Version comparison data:
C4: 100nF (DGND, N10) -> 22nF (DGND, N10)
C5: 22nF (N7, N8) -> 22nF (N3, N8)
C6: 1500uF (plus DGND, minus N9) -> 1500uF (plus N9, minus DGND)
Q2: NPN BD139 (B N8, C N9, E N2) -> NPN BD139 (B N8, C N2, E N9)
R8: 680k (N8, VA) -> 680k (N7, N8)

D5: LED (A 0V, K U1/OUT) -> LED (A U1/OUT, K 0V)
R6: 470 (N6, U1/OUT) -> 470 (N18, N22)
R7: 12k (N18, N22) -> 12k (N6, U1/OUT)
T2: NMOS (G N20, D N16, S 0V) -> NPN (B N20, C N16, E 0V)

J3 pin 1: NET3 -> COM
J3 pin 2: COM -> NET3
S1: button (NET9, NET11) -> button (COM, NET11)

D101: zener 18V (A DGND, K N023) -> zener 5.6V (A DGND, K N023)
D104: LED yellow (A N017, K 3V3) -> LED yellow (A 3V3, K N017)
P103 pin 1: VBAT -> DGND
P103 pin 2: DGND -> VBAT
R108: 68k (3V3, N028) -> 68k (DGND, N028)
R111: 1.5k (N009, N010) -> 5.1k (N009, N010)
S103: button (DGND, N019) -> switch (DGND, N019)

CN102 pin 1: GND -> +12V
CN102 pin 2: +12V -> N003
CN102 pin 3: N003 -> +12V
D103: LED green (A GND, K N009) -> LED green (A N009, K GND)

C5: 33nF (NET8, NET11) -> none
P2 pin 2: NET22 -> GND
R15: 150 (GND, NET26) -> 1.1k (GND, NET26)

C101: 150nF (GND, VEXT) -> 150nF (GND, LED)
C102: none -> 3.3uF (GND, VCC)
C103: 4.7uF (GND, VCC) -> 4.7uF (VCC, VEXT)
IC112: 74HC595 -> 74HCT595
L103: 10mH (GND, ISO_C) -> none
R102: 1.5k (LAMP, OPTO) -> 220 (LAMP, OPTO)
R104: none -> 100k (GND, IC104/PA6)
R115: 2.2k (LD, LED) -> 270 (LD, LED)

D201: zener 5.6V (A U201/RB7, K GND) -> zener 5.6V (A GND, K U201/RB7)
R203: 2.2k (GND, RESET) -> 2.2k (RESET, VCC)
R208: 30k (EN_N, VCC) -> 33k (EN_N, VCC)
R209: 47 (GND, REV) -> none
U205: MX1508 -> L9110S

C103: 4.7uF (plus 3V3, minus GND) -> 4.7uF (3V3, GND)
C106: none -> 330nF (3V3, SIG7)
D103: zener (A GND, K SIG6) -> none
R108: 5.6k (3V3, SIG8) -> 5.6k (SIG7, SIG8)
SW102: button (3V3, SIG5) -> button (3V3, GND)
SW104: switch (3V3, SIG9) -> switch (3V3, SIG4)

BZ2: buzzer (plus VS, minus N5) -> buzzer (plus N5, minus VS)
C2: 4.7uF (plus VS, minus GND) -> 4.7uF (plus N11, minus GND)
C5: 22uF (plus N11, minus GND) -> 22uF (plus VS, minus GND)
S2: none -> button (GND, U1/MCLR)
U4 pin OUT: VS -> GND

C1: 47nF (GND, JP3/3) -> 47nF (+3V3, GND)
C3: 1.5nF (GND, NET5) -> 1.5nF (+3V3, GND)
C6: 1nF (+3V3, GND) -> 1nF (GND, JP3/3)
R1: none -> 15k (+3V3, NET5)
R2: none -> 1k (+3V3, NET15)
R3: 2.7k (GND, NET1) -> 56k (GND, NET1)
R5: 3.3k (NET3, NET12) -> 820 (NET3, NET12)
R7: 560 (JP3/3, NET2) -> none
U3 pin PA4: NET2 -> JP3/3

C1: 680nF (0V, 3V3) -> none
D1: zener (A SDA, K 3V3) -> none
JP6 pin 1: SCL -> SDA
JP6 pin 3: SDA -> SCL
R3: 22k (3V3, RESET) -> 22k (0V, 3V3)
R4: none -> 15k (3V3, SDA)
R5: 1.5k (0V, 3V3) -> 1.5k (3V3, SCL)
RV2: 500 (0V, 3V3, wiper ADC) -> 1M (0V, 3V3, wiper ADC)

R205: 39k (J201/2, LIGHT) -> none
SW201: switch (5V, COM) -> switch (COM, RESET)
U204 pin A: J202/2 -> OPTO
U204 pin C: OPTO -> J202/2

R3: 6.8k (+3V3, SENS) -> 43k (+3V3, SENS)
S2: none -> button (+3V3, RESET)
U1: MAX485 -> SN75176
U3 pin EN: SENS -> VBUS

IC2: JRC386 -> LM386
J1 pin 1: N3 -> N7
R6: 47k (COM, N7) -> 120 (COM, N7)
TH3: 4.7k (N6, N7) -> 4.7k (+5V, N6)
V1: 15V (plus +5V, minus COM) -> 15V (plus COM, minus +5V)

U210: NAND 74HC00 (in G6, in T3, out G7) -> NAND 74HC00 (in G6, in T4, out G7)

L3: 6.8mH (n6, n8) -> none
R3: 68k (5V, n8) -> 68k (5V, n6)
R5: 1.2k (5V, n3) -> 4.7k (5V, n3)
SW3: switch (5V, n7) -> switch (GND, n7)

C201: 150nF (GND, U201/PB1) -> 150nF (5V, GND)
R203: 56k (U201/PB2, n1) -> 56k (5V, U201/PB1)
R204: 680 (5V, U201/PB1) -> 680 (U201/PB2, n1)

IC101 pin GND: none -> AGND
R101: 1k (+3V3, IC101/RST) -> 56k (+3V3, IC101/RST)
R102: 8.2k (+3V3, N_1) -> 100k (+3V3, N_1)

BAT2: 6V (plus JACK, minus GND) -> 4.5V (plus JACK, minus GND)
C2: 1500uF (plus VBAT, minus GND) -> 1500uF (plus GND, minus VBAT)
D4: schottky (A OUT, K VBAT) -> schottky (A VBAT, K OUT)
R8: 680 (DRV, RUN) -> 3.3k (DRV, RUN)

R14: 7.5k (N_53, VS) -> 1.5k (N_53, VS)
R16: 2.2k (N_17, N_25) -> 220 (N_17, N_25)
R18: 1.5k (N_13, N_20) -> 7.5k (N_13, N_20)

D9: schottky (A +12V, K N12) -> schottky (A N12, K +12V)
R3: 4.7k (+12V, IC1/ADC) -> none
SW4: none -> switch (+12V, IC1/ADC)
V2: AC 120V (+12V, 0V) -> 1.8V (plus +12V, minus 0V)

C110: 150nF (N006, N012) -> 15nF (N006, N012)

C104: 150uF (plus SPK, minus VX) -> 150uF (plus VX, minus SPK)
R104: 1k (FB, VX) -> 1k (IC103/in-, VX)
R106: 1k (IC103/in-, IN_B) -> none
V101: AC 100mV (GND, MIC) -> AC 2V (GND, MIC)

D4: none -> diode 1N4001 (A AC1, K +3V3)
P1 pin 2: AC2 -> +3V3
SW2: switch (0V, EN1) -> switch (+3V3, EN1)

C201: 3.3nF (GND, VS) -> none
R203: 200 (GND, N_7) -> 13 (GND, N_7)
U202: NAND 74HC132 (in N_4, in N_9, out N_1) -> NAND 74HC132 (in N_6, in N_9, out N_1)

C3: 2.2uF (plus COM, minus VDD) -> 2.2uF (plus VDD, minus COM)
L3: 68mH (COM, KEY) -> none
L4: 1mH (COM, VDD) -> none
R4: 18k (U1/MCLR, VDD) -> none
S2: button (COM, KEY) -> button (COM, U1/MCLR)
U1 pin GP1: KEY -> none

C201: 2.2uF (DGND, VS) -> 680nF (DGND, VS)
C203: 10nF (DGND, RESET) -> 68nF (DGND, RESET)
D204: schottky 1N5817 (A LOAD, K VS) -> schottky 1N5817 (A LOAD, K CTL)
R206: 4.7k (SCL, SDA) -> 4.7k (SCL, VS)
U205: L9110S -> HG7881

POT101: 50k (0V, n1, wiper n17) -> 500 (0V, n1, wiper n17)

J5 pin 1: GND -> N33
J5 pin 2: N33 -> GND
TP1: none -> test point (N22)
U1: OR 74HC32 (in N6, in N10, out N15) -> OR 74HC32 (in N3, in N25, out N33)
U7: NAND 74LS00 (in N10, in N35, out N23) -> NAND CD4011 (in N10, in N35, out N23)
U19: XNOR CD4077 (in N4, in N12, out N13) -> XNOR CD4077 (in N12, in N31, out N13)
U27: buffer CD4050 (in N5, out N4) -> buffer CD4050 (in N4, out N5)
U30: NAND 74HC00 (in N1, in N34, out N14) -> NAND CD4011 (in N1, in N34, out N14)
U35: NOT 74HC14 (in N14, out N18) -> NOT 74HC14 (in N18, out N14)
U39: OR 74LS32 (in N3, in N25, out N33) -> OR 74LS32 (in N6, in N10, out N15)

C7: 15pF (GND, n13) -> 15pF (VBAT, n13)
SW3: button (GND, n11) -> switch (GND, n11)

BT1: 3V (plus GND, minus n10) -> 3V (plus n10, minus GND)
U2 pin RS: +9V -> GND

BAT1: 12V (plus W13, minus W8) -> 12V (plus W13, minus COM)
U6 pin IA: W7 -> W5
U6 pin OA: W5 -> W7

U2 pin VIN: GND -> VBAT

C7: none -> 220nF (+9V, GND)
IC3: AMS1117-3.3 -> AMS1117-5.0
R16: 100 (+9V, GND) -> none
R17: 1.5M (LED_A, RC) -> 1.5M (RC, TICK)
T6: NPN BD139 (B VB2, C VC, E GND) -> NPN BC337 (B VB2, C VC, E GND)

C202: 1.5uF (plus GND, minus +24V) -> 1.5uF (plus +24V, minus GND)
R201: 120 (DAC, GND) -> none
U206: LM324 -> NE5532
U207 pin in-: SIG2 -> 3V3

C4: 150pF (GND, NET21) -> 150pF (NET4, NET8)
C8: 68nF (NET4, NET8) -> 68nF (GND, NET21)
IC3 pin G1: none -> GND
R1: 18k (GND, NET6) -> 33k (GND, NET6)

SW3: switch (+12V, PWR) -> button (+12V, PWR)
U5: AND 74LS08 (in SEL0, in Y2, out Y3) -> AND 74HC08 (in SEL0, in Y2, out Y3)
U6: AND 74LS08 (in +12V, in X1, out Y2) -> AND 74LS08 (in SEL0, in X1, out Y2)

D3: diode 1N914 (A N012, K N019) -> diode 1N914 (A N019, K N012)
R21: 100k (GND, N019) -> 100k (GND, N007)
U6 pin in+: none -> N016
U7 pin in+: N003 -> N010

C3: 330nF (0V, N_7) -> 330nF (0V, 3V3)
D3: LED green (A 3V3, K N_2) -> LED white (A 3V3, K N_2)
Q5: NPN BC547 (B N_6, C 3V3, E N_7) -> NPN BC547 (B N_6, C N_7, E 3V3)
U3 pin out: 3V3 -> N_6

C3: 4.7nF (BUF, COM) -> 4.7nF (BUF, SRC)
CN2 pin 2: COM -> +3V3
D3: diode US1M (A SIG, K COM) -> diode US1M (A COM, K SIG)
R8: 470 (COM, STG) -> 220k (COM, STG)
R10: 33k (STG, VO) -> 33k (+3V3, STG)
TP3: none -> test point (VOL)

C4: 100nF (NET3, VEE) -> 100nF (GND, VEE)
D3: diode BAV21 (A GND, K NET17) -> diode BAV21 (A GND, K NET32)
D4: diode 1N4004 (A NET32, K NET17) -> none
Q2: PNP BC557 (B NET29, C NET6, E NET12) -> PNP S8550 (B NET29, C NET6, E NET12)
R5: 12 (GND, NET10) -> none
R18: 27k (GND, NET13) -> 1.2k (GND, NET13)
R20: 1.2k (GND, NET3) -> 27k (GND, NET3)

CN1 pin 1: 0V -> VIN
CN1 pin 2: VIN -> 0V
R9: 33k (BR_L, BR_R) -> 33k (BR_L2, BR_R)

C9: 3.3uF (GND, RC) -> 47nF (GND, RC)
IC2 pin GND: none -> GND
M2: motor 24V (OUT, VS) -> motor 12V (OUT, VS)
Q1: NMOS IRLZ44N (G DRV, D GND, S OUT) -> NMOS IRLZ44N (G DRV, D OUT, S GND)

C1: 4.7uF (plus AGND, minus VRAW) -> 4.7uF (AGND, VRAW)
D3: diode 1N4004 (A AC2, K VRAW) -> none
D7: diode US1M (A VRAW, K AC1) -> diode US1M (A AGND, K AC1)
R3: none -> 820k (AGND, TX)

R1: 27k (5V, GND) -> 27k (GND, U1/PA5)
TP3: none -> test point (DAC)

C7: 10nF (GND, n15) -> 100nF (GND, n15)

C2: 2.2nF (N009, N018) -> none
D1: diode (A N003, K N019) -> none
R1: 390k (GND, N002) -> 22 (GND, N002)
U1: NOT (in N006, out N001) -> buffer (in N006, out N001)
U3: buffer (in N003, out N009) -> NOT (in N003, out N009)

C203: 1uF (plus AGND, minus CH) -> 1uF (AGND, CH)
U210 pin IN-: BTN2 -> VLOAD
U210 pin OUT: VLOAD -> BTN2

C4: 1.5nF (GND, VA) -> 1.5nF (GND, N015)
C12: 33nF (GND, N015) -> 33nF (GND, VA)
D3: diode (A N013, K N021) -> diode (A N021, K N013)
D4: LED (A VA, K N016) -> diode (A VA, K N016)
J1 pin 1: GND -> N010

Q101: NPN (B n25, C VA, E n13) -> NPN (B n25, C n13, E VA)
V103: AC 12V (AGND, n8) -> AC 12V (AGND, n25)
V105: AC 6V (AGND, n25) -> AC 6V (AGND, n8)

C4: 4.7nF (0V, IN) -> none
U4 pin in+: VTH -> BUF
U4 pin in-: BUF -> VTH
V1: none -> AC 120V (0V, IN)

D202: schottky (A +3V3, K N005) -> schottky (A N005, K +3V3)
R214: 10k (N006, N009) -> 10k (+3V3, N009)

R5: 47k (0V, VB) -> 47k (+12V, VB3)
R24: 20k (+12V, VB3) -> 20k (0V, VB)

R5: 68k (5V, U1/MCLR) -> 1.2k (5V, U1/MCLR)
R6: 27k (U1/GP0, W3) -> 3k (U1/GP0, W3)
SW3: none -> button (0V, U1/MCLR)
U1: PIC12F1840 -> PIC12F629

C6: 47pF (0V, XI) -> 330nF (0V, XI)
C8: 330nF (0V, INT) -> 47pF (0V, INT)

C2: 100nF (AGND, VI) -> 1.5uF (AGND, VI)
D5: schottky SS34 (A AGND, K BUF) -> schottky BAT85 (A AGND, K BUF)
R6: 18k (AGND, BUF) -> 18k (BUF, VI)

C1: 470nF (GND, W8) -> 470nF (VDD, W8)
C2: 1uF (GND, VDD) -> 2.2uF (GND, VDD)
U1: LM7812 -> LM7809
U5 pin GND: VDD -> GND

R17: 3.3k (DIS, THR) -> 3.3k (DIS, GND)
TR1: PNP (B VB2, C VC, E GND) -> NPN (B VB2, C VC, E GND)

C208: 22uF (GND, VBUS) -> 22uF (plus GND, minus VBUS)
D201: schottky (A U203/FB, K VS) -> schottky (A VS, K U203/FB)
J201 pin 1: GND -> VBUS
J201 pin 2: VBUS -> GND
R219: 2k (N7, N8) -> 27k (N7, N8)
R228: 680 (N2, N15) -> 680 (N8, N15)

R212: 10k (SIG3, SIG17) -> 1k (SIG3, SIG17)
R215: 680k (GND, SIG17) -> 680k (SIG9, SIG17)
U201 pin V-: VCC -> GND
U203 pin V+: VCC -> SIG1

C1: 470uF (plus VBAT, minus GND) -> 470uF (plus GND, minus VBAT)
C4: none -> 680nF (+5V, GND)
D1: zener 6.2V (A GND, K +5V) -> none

TASK:
From the entries above, copy out every line where the string "switch" appears.

RESPONSE TO THE EXERCISE:
S103: button (DGND, N019) -> switch (DGND, N019)
SW104: switch (3V3, SIG9) -> switch (3V3, SIG4)
SW201: switch (5V, COM) -> switch (COM, RESET)
SW3: switch (5V, n7) -> switch (GND, n7)
SW4: none -> switch (+12V, IC1/ADC)
SW2: switch (0V, EN1) -> switch (+3V3, EN1)
SW3: button (GND, n11) -> switch (GND, n11)
SW3: switch (+12V, PWR) -> button (+12V, PWR)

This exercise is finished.